* [Task goal]: How many lines in the records below include "degrees"? Answer with the number only.

^^^^^^^^

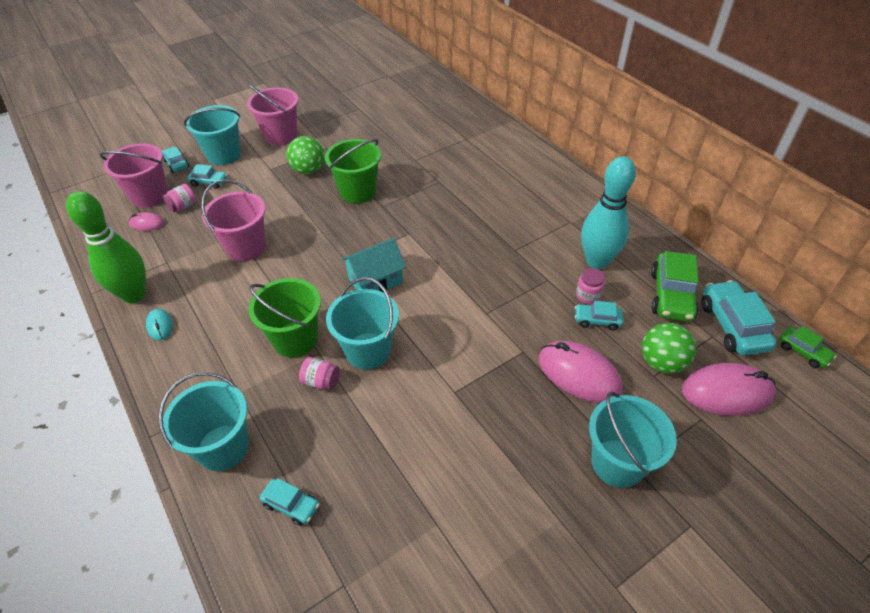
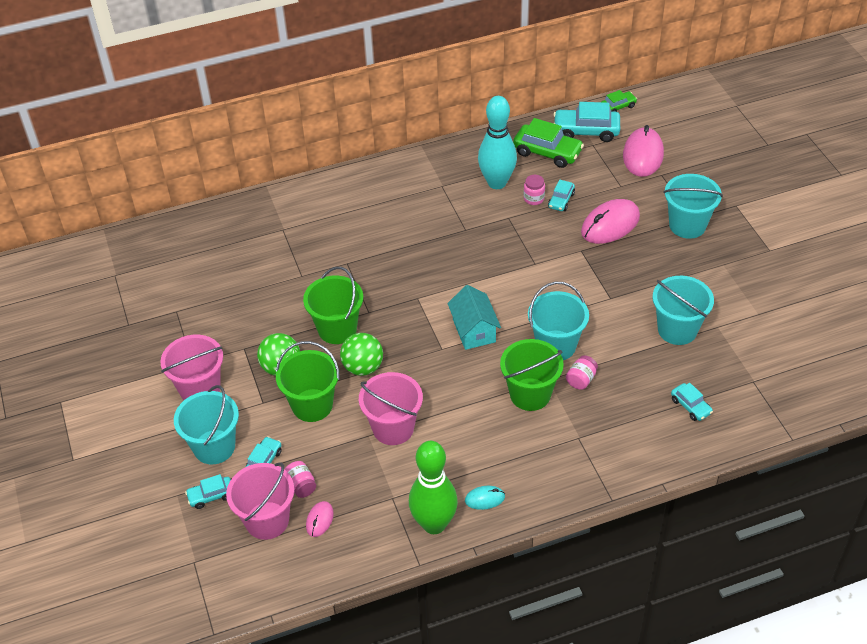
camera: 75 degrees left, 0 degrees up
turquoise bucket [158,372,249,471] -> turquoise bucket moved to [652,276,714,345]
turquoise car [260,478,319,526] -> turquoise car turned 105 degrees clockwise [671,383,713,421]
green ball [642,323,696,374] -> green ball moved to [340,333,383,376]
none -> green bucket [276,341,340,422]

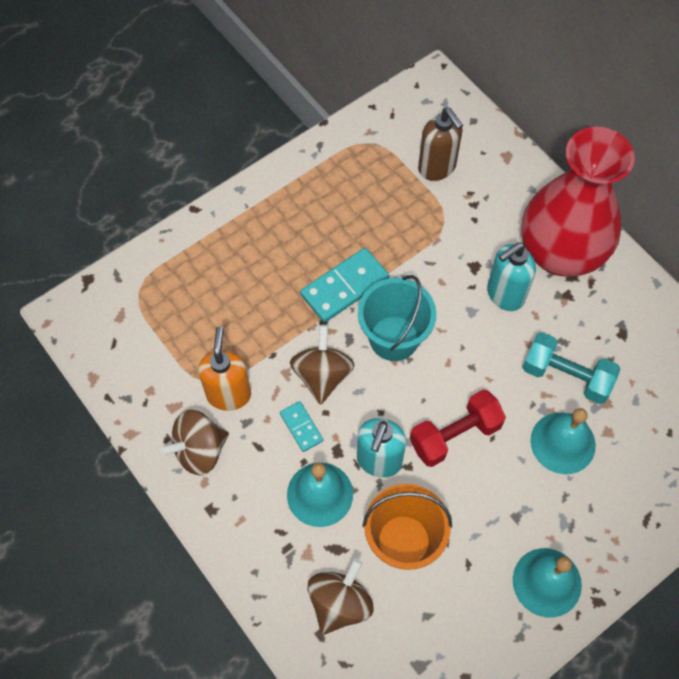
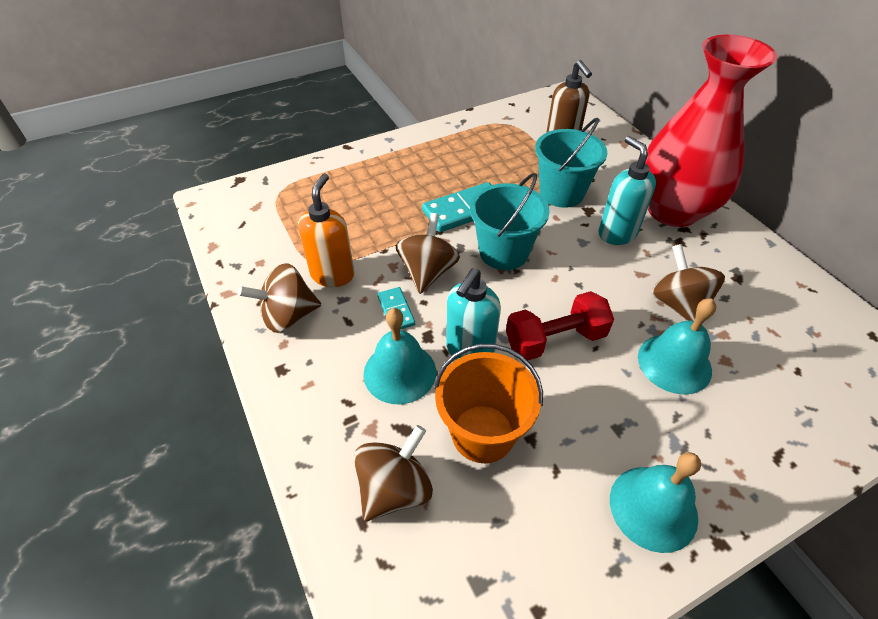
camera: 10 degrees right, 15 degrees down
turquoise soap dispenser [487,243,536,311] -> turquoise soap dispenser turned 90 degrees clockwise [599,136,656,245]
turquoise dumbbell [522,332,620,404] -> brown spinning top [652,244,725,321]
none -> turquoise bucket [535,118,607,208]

^^^^^^^^

* [Response box]: 4